- _Instructions for the task_
Copy each line of the material beneath that holds the word "scissors".

- _Data for review_
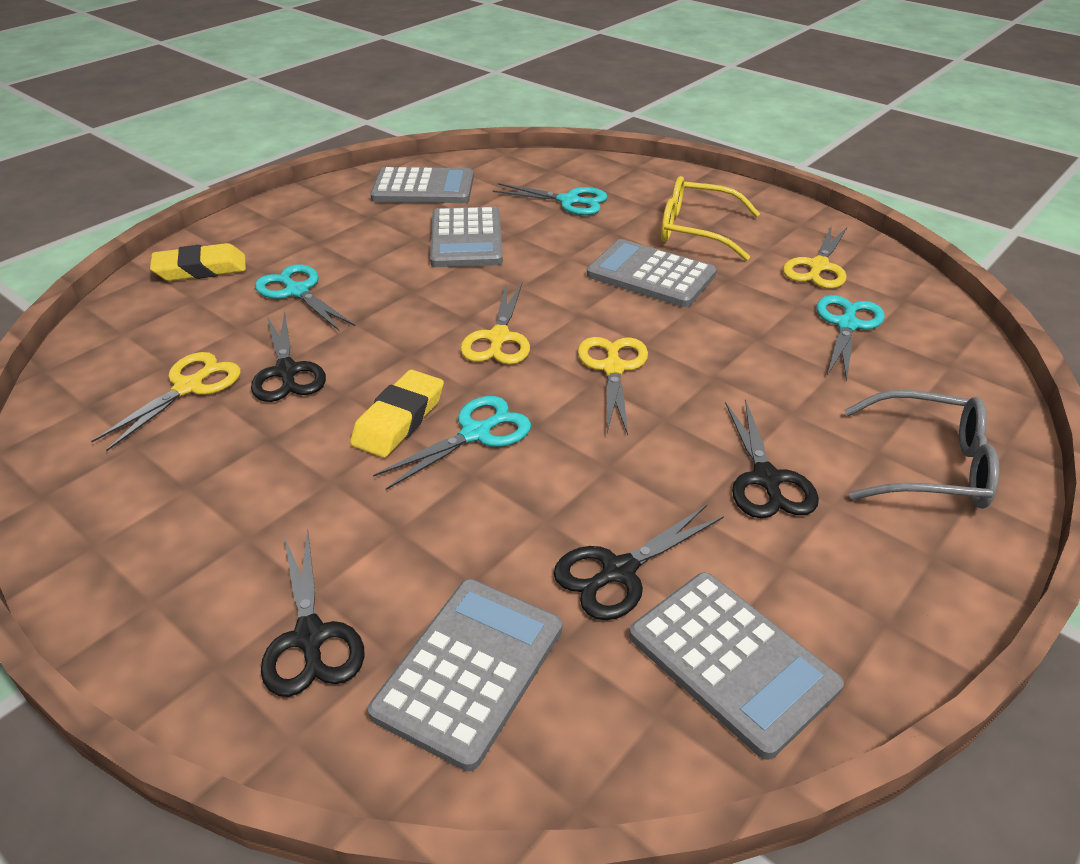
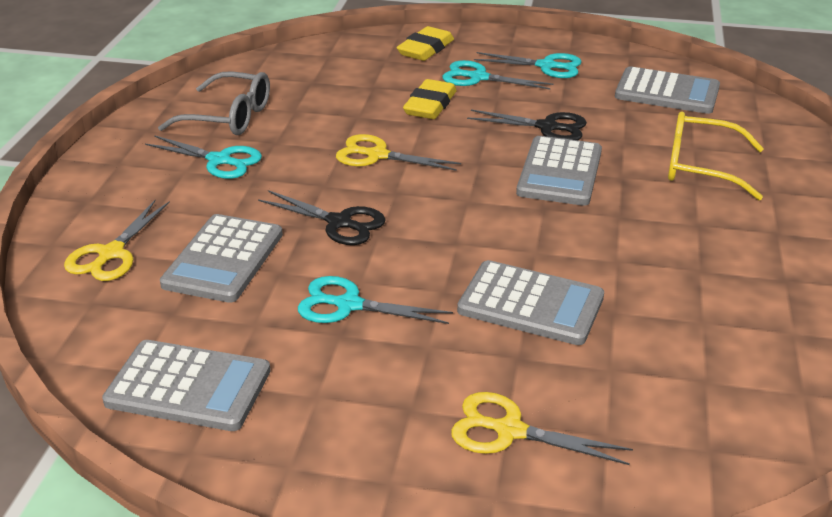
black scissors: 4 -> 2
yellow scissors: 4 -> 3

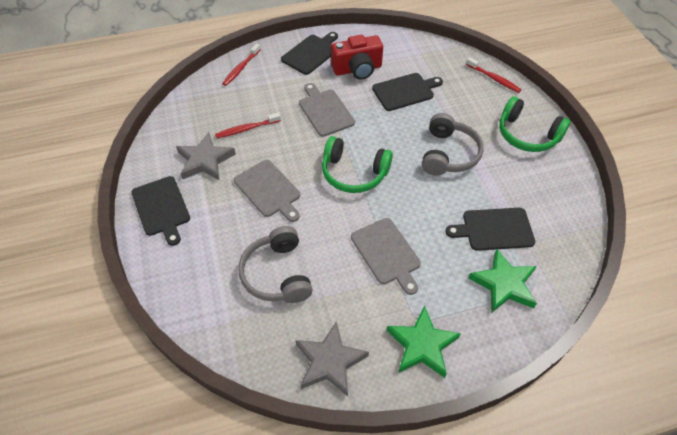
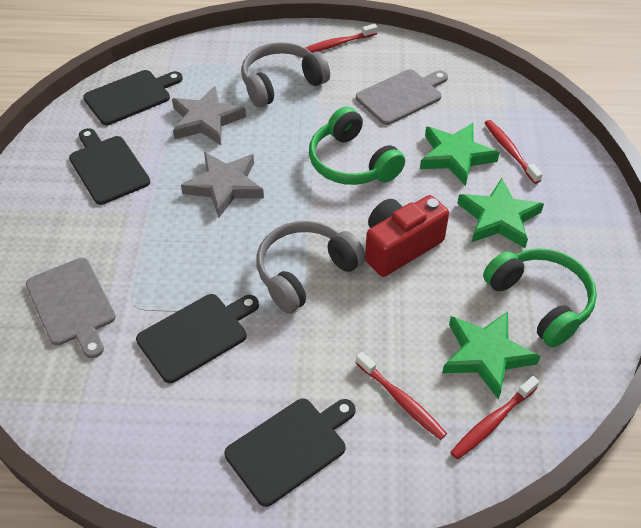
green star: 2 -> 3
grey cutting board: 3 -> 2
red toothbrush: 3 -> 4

- _Solved exercise_
black scissors: 4 -> 2
yellow scissors: 4 -> 3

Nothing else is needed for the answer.